BEGIN Supplied records

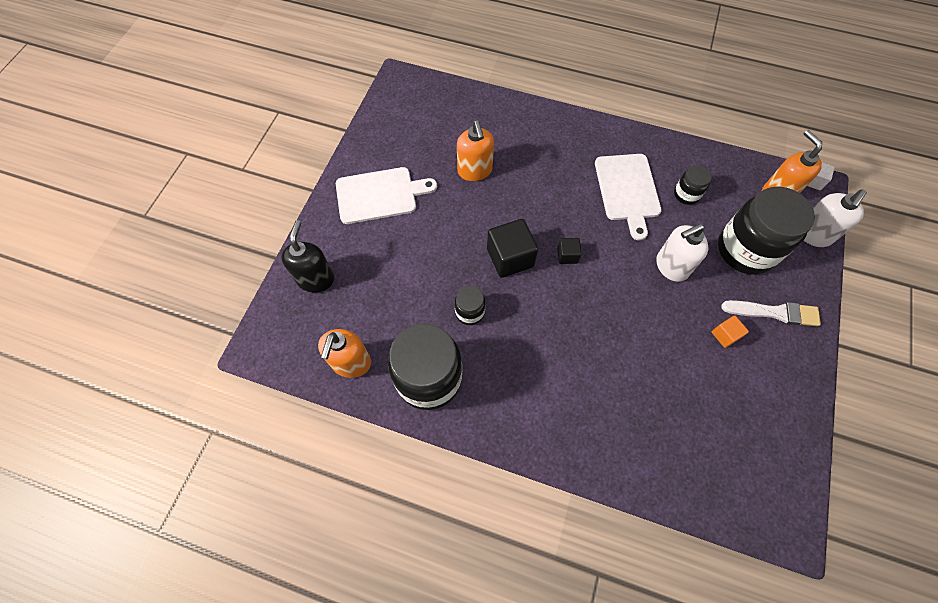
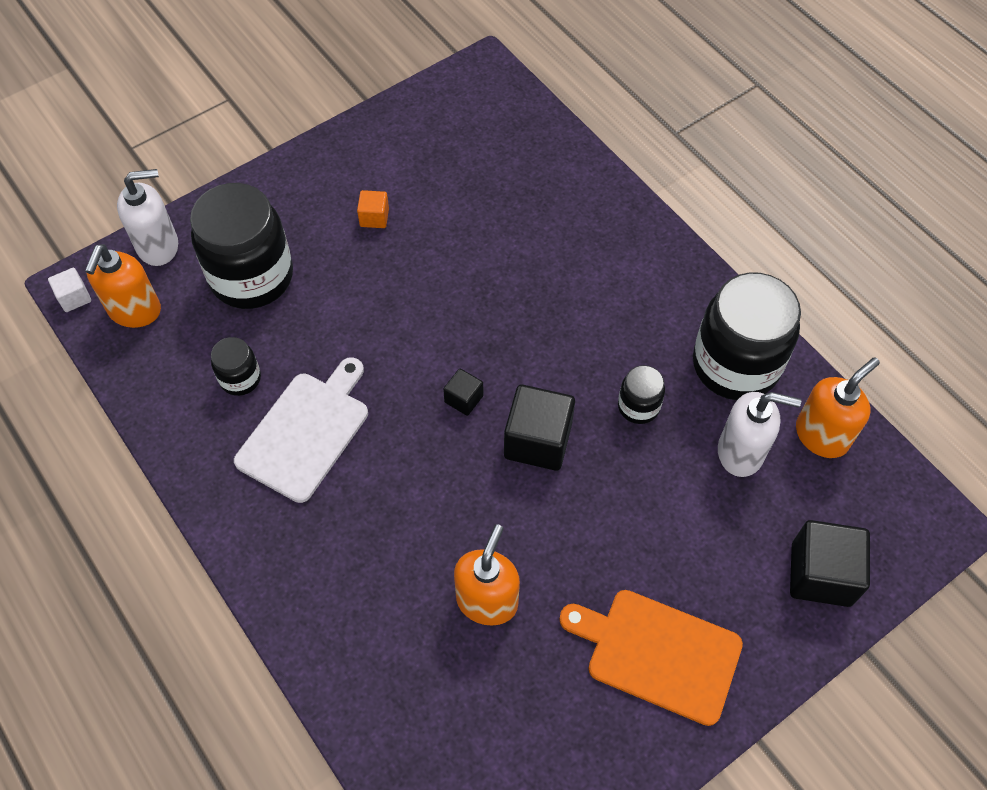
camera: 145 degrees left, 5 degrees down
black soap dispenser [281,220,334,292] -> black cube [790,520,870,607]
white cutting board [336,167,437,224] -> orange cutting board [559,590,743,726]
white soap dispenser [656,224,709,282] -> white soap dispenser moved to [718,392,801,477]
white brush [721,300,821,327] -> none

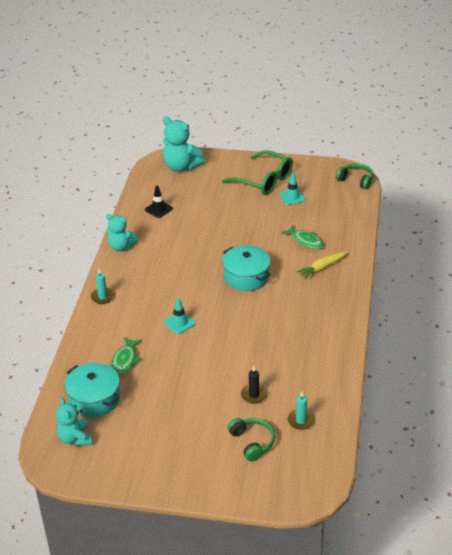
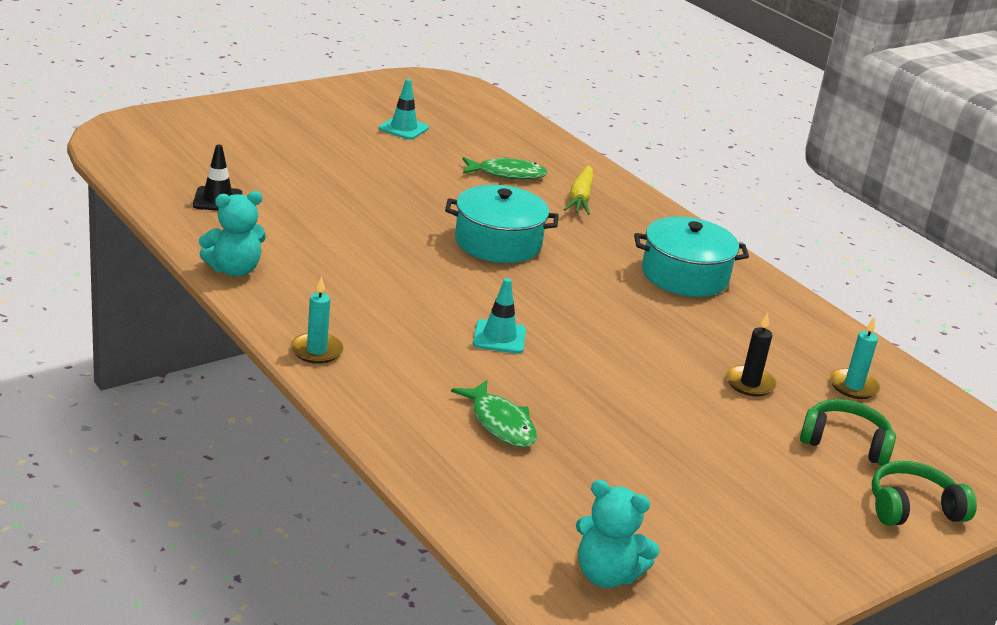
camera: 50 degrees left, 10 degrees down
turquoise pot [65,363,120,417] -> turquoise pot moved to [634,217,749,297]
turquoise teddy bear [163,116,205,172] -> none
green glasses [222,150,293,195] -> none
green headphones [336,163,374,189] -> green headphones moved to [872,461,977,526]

END Supplied records
BEGIN Supplied records

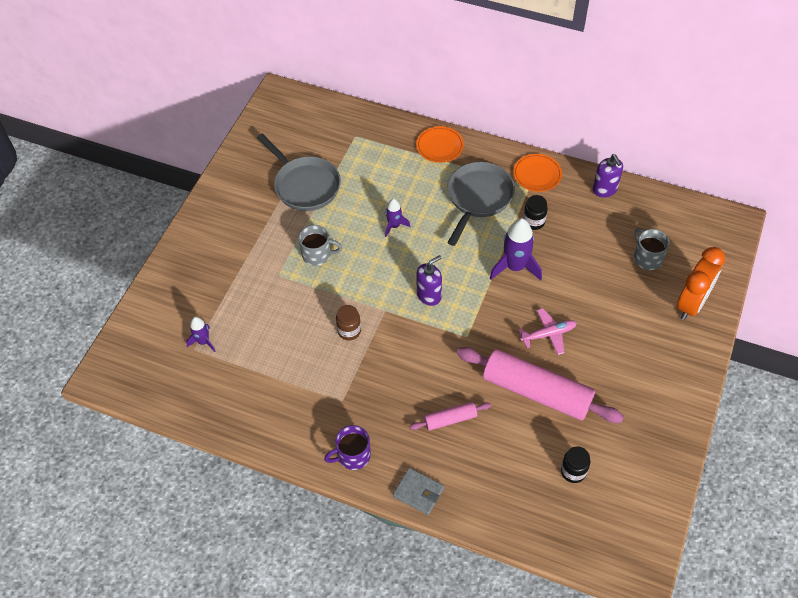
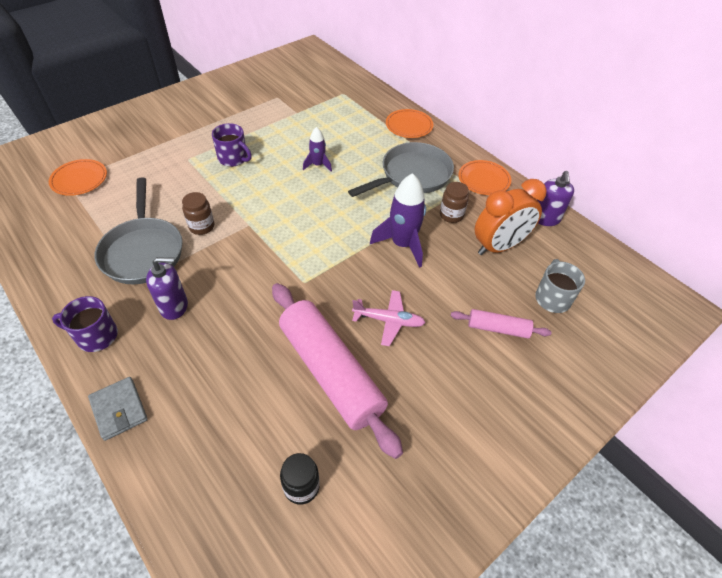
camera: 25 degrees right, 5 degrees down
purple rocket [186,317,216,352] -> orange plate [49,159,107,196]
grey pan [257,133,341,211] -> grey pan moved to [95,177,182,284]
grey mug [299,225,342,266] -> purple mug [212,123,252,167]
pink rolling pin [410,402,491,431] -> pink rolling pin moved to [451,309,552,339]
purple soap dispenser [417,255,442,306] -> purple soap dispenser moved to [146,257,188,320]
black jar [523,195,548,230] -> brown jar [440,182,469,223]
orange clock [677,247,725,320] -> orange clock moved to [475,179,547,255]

END Supplied records
BEGIN Supplied records

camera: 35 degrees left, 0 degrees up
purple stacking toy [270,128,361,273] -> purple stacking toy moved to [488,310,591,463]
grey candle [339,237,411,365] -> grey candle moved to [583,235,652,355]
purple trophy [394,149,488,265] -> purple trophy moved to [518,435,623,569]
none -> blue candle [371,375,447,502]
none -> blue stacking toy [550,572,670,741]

END Supplied records

Instruction -> Whatever else the listing above holds, retype exactly only the lines from the one containing "turquoise teddy bear" to the one containing "green headphones [336,163,374,189]", both ends kept.

Written answer ->
turquoise teddy bear [163,116,205,172] -> none
green glasses [222,150,293,195] -> none
green headphones [336,163,374,189] -> green headphones moved to [872,461,977,526]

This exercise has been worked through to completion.